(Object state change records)
————————

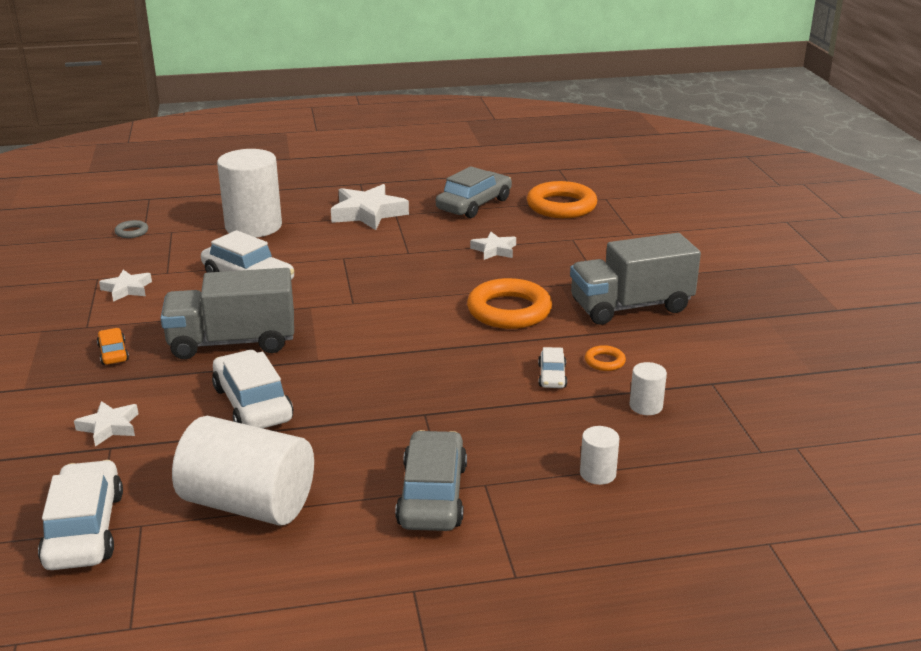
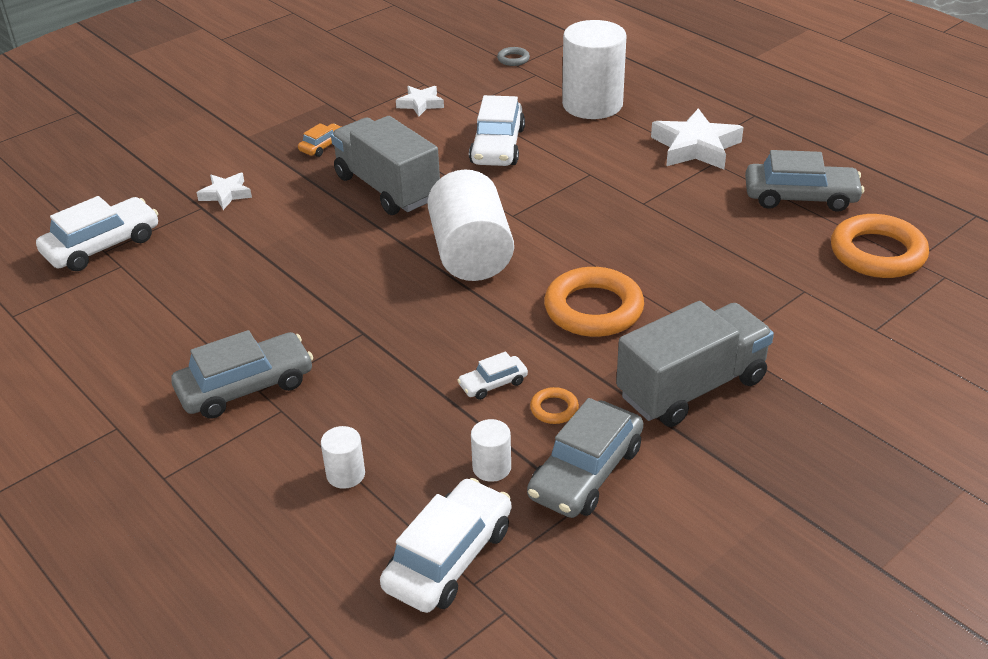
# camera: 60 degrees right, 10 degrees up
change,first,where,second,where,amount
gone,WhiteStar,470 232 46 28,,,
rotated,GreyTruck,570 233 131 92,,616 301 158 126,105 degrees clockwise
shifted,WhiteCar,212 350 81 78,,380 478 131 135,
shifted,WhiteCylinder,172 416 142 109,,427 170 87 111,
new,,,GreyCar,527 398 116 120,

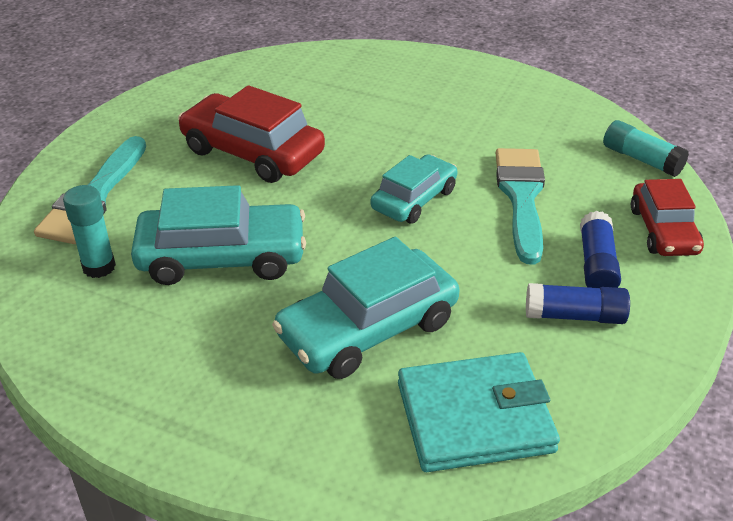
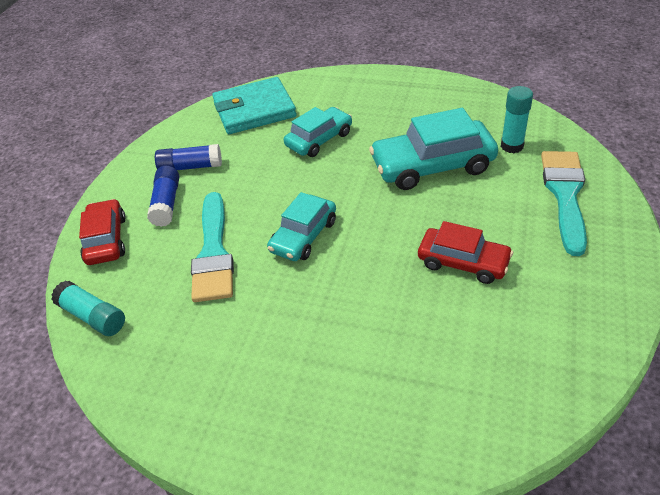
# camera: 175 degrees right, 5 degrees up
change,first,where,second,where,amount
scaled,RedCar,178 85 147 98,,418 221 95 63,x0.64
scaled,TurquoiseCar,272 237 187 142,,284 107 68 50,x0.64

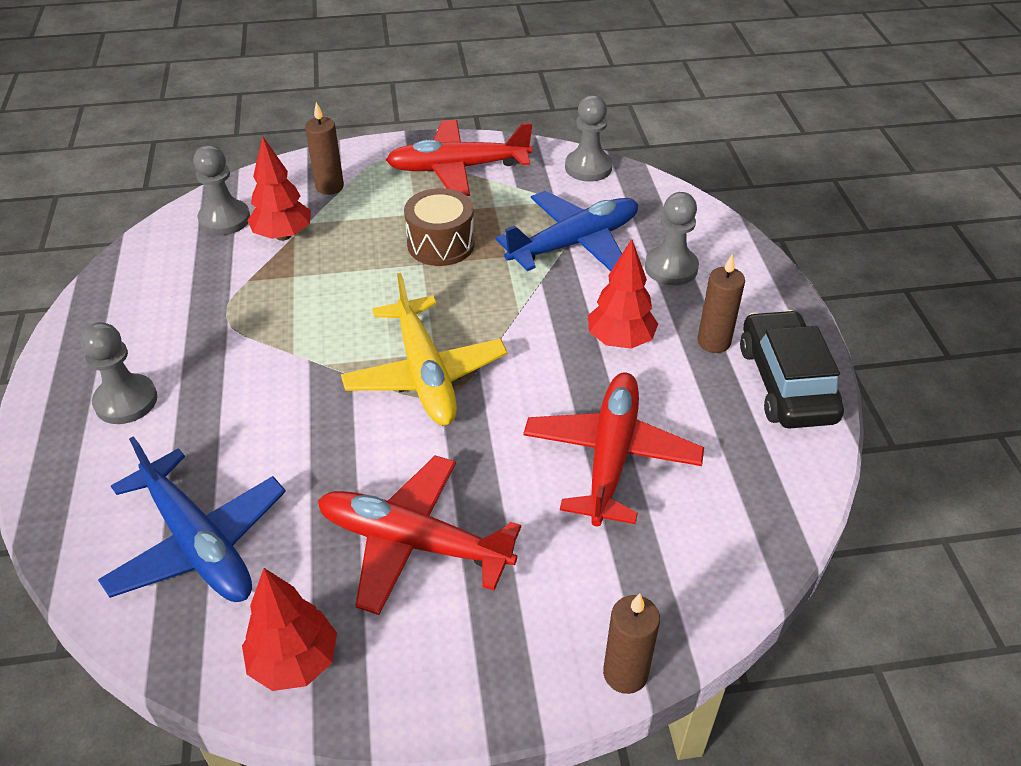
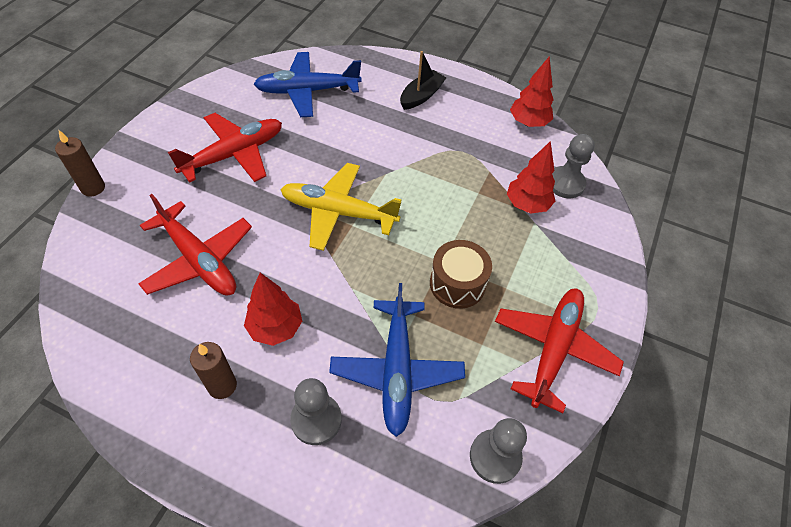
# camera: 120 degrees right, 10 degrees up
change,first,where,second,where,amount
gone,BrownCandle,305 102 39 93,,,
gone,BlackCar,740 310 104 118,,,
swapped,GreyPawn,81 322 76 102,BlackBoat,400 51 46 59,
shifted,RedTree,242 568 95 123,,510 56 44 71,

————————

## [WHAT THE TASK REQUIRES]
Check every line of the data, and copy the ones that contain "degrees".

## [PROBLEM SOLUTION]
# camera: 60 degrees right, 10 degrees up
rotated,GreyTruck,570 233 131 92,,616 301 158 126,105 degrees clockwise
# camera: 175 degrees right, 5 degrees up
# camera: 120 degrees right, 10 degrees up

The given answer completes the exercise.